[Object change listings]
----
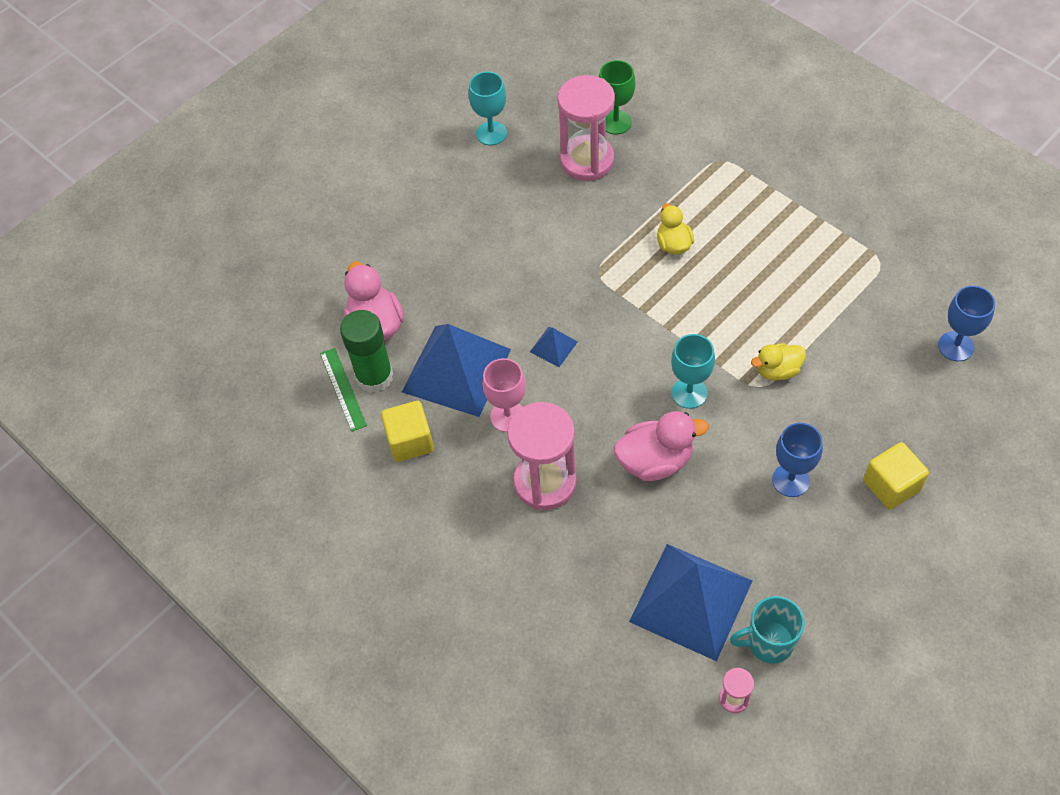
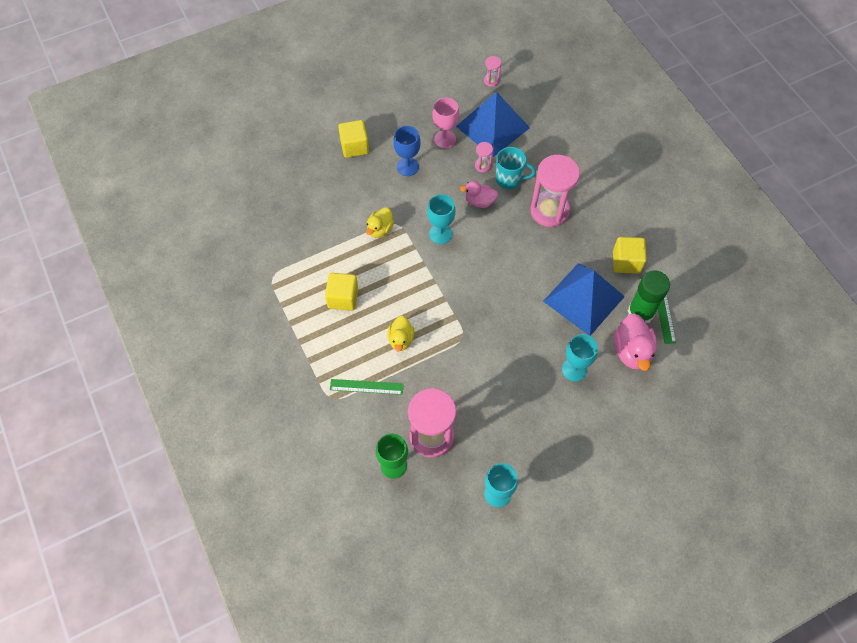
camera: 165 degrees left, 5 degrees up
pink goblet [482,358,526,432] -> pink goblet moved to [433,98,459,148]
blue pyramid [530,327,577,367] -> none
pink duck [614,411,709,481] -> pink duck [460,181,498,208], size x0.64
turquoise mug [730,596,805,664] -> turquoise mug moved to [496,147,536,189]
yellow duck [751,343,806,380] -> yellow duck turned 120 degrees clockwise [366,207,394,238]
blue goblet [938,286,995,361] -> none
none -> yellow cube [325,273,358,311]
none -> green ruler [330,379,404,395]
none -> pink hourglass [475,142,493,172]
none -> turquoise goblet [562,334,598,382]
----
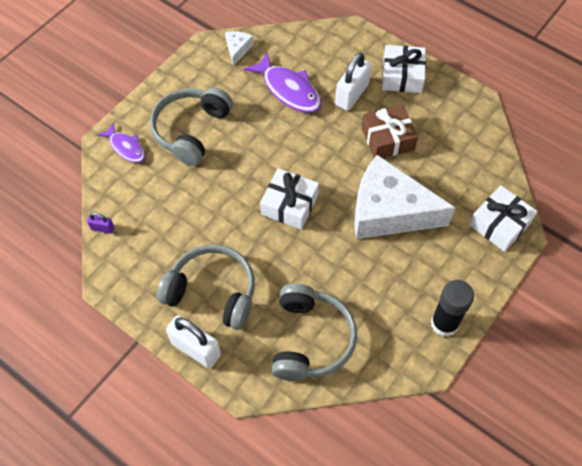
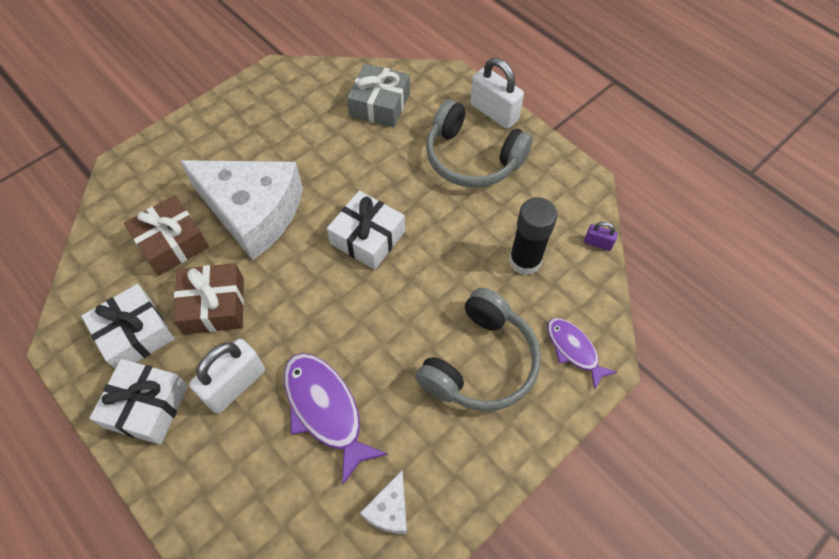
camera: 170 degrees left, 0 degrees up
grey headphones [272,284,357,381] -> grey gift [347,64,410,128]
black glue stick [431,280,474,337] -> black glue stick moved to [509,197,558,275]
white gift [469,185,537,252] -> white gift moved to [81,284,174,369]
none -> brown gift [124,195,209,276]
----
Work item: When a line in the records above holds "pink", that line is to be reported.

Result:
pink goblet [482,358,526,432] -> pink goblet moved to [433,98,459,148]
pink duck [614,411,709,481] -> pink duck [460,181,498,208], size x0.64
none -> pink hourglass [475,142,493,172]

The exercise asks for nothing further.